>>>>

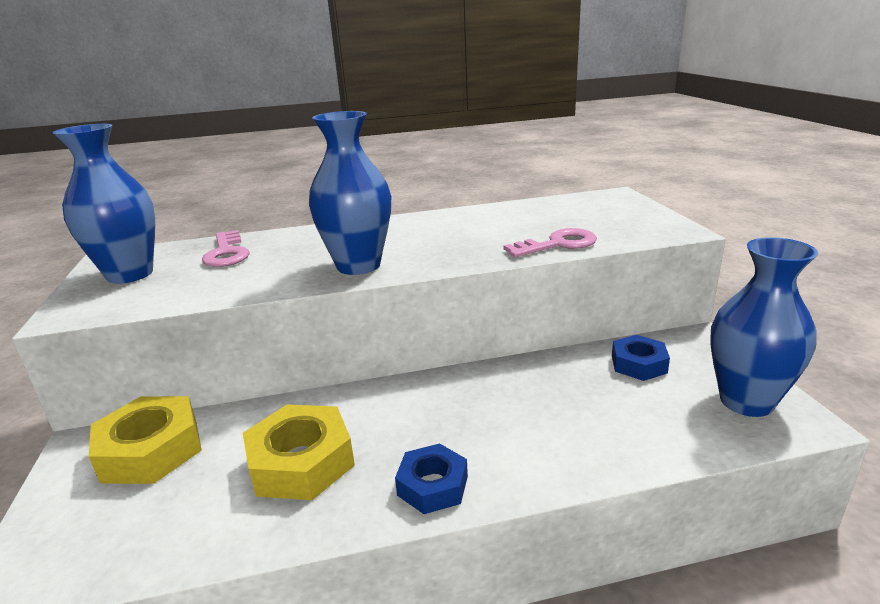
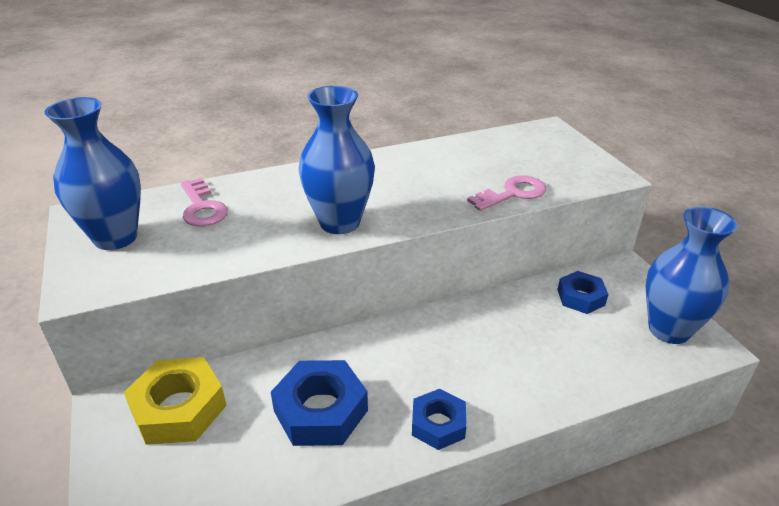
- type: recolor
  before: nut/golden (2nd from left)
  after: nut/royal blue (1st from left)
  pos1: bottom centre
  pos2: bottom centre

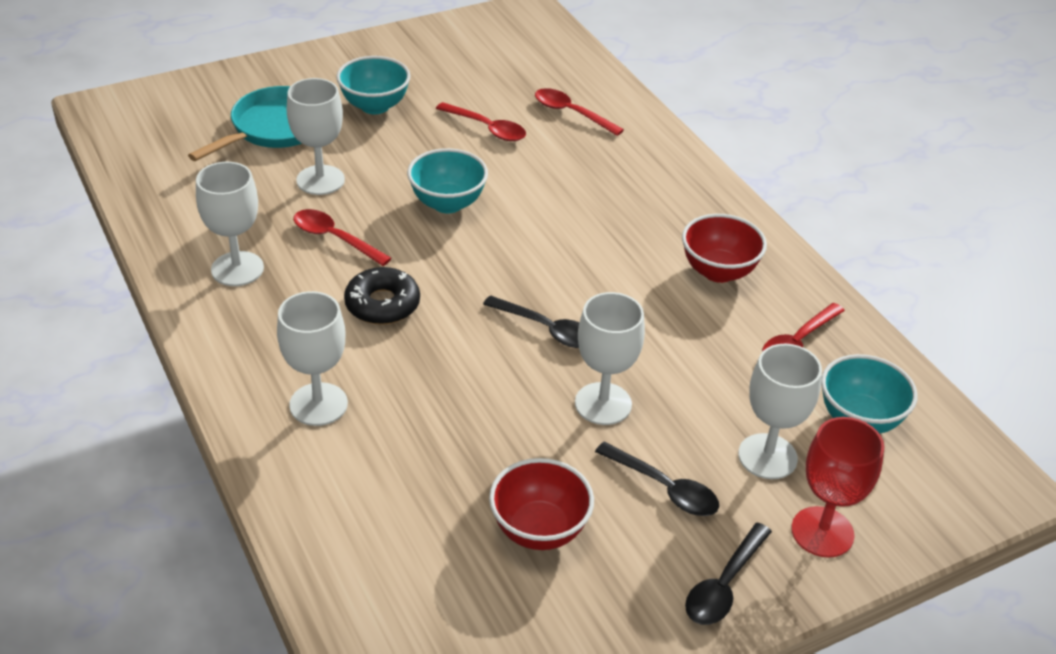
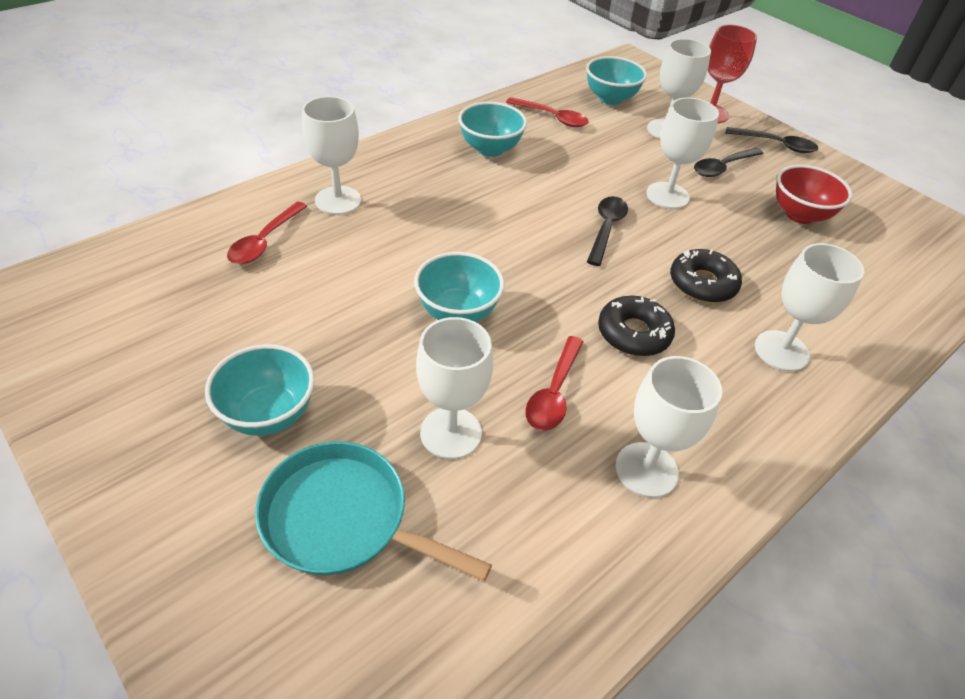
- type: insert
  after: goblet/pure white (1st from left)
  pos2: top centre
- type: recolor
  before: deep dish/scarlet (2nd from left)
  after: deep dish/turquoise (3rd from left)
  pos1: middle right
  pos2: top centre
- type: insert
  after: doughnut/jet-black (2nd from left)
  pos2: middle right
- type: rotate
  before: tablespoon/jet-black (2nd from left)
  pos1: bottom centre
  pos2: top right
  turn: -150
- type: delete
  before: tablespoon/scarlet (2nd from left)
  pos1: top centre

<<<<

Work instruction. Once the pictures are removed, output the entries above exactly as given.

Answer area.
- type: recolor
  before: nut/golden (2nd from left)
  after: nut/royal blue (1st from left)
  pos1: bottom centre
  pos2: bottom centre

- type: insert
  after: goblet/pure white (1st from left)
  pos2: top centre
- type: recolor
  before: deep dish/scarlet (2nd from left)
  after: deep dish/turquoise (3rd from left)
  pos1: middle right
  pos2: top centre
- type: insert
  after: doughnut/jet-black (2nd from left)
  pos2: middle right
- type: rotate
  before: tablespoon/jet-black (2nd from left)
  pos1: bottom centre
  pos2: top right
  turn: -150
- type: delete
  before: tablespoon/scarlet (2nd from left)
  pos1: top centre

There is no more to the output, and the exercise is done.